• [How to complete this task]
Copy word for word each line from the one that has "blue tile G11:J11" to the last line of the records, with no other lines.

• [Data for analysis]
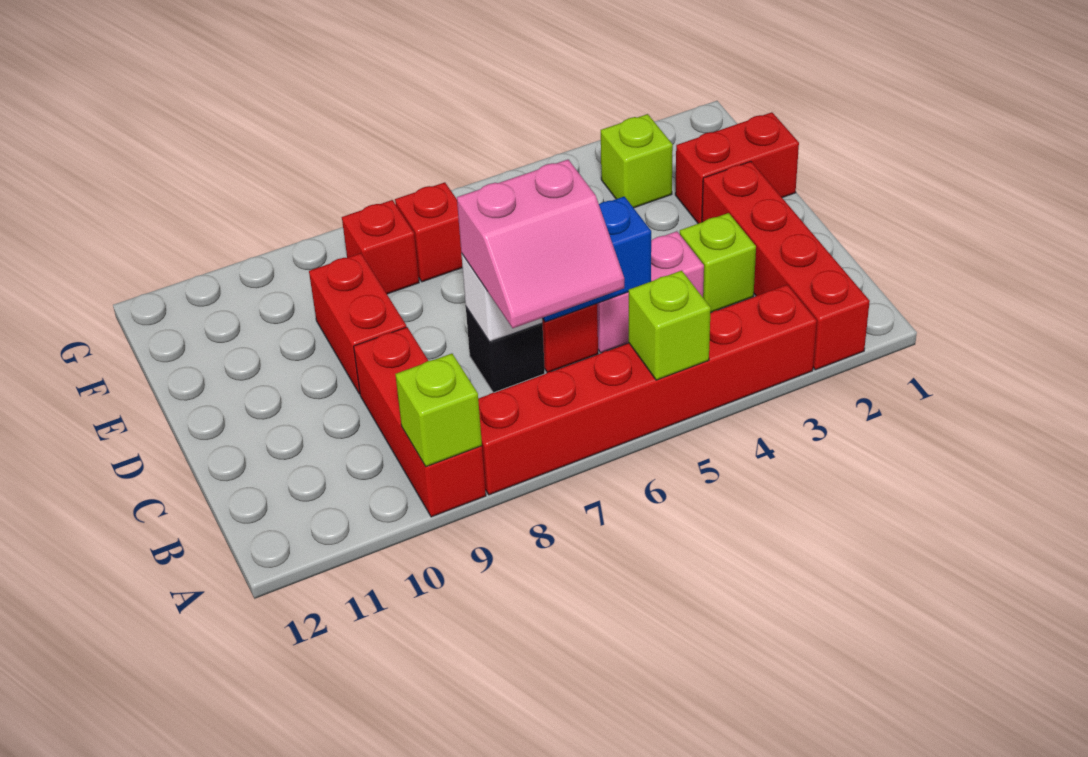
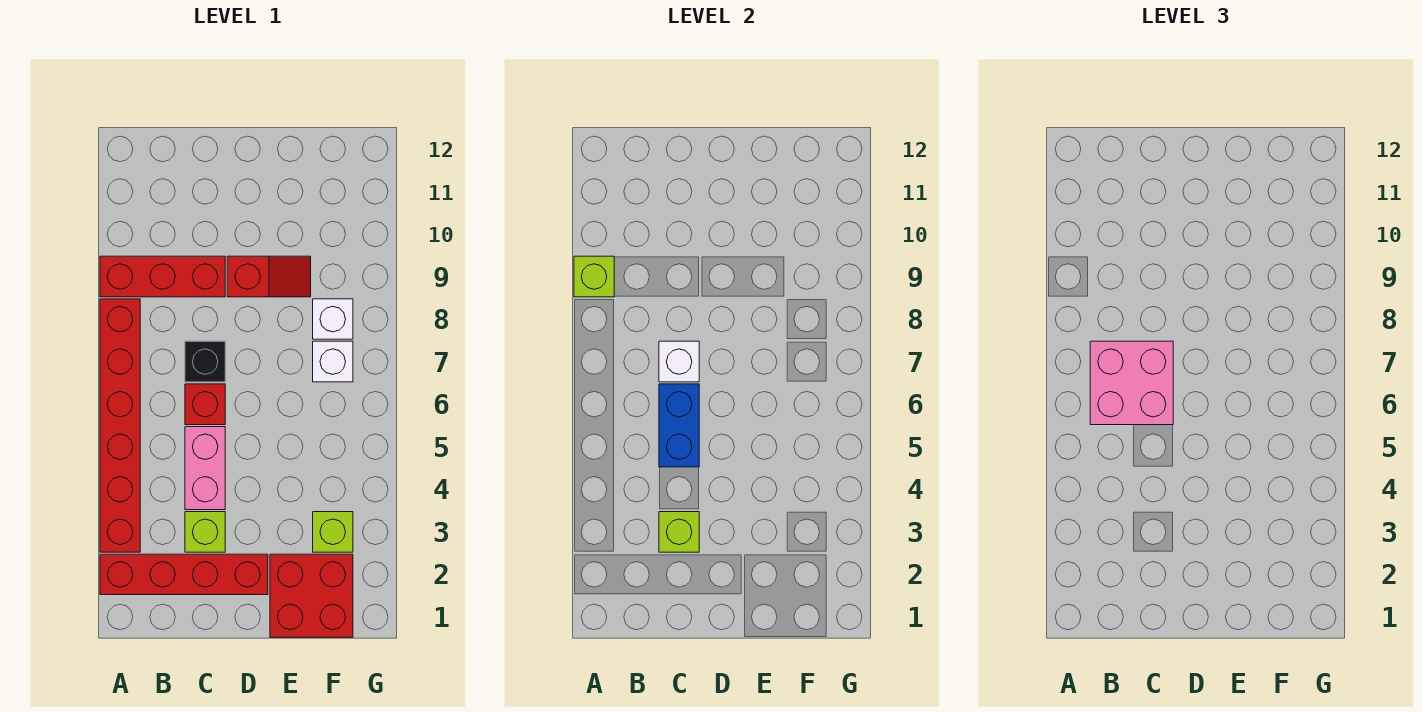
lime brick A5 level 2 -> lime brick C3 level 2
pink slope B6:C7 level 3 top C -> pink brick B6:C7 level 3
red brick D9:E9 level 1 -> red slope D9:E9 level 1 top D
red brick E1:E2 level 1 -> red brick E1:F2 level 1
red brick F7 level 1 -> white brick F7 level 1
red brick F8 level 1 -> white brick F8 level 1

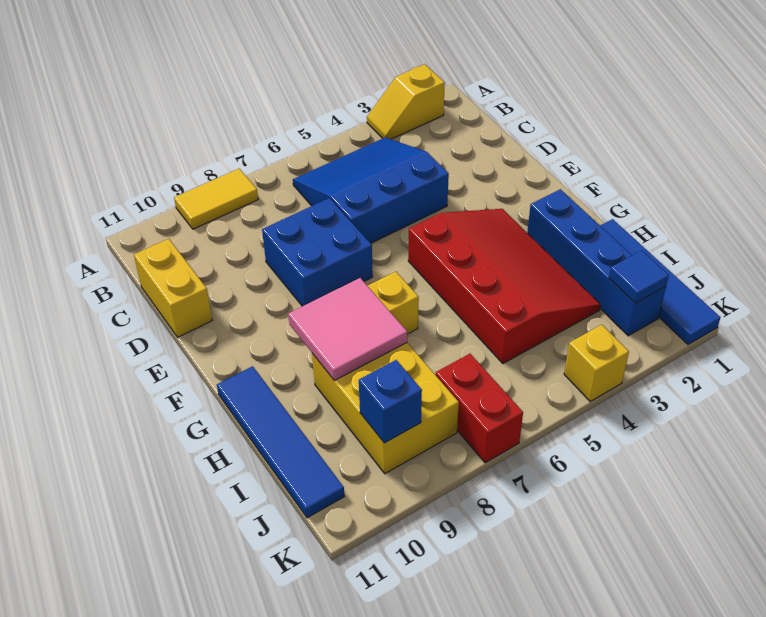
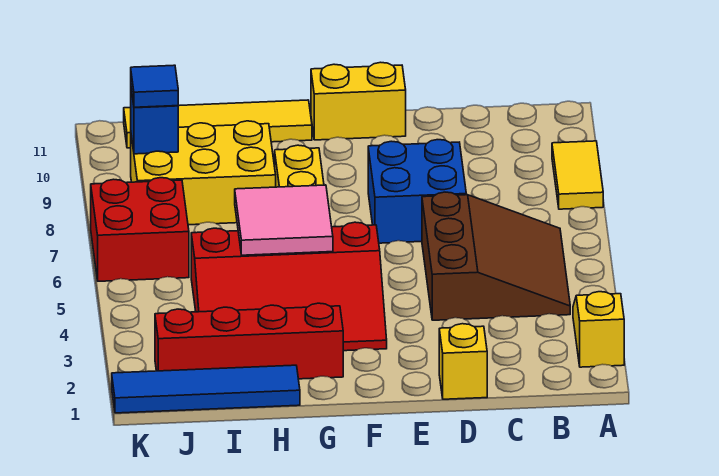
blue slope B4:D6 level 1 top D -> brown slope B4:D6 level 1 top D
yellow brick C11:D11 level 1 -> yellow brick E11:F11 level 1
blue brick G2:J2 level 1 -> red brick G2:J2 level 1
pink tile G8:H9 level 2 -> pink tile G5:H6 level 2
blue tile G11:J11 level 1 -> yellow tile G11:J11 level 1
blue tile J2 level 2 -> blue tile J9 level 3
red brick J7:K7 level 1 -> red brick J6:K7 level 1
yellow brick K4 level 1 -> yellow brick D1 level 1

• [Your solution]
blue tile G11:J11 level 1 -> yellow tile G11:J11 level 1
blue tile J2 level 2 -> blue tile J9 level 3
red brick J7:K7 level 1 -> red brick J6:K7 level 1
yellow brick K4 level 1 -> yellow brick D1 level 1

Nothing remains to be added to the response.